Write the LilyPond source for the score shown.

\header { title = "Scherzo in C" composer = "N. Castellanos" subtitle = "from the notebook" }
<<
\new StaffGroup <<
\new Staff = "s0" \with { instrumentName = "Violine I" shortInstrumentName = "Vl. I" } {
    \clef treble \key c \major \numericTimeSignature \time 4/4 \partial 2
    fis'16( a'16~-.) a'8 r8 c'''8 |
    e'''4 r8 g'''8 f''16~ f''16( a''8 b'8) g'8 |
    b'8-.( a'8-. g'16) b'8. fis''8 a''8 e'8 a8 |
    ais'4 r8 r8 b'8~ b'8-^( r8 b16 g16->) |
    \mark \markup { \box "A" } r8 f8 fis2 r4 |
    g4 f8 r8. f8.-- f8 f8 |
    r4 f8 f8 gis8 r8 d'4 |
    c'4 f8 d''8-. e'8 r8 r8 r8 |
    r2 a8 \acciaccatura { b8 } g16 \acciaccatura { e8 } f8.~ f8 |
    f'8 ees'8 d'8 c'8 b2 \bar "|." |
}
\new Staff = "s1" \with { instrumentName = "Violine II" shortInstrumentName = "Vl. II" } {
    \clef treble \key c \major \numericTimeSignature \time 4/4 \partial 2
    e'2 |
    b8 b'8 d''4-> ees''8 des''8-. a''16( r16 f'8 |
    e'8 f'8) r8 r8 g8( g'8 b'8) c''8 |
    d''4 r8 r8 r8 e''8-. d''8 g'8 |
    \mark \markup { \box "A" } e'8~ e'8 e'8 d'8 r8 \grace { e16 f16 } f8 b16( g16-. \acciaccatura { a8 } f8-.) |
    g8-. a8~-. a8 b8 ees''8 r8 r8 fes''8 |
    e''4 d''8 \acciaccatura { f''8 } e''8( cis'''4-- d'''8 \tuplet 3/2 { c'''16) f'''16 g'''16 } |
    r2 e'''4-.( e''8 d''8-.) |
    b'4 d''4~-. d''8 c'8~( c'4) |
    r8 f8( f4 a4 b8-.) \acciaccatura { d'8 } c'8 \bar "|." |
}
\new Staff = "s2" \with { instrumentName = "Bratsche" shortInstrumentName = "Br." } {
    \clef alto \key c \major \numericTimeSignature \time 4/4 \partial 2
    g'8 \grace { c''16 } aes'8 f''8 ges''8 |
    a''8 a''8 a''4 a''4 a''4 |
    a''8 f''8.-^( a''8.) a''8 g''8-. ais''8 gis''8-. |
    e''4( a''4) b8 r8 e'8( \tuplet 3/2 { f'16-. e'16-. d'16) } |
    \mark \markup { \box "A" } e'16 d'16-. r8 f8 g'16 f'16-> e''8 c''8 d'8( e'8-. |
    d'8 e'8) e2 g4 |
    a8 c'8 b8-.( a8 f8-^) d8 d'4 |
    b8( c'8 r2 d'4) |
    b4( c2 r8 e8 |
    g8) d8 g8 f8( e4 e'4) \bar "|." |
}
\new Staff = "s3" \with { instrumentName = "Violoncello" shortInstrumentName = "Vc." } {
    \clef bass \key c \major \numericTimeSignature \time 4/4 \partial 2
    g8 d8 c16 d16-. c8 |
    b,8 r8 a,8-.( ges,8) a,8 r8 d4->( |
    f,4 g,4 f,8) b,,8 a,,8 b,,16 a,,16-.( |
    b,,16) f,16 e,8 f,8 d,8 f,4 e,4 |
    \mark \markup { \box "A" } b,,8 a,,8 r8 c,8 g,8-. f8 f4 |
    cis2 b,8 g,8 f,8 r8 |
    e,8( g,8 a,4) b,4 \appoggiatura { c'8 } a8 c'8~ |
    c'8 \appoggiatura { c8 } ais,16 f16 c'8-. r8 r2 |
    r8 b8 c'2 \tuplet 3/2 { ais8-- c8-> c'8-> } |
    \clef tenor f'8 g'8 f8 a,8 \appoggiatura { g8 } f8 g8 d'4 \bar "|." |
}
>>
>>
──────
Return every line of the records that contains the string "numericTimeSignature".

    \clef treble \key c \major \numericTimeSignature \time 4/4 \partial 2
    \clef treble \key c \major \numericTimeSignature \time 4/4 \partial 2
    \clef alto \key c \major \numericTimeSignature \time 4/4 \partial 2
    \clef bass \key c \major \numericTimeSignature \time 4/4 \partial 2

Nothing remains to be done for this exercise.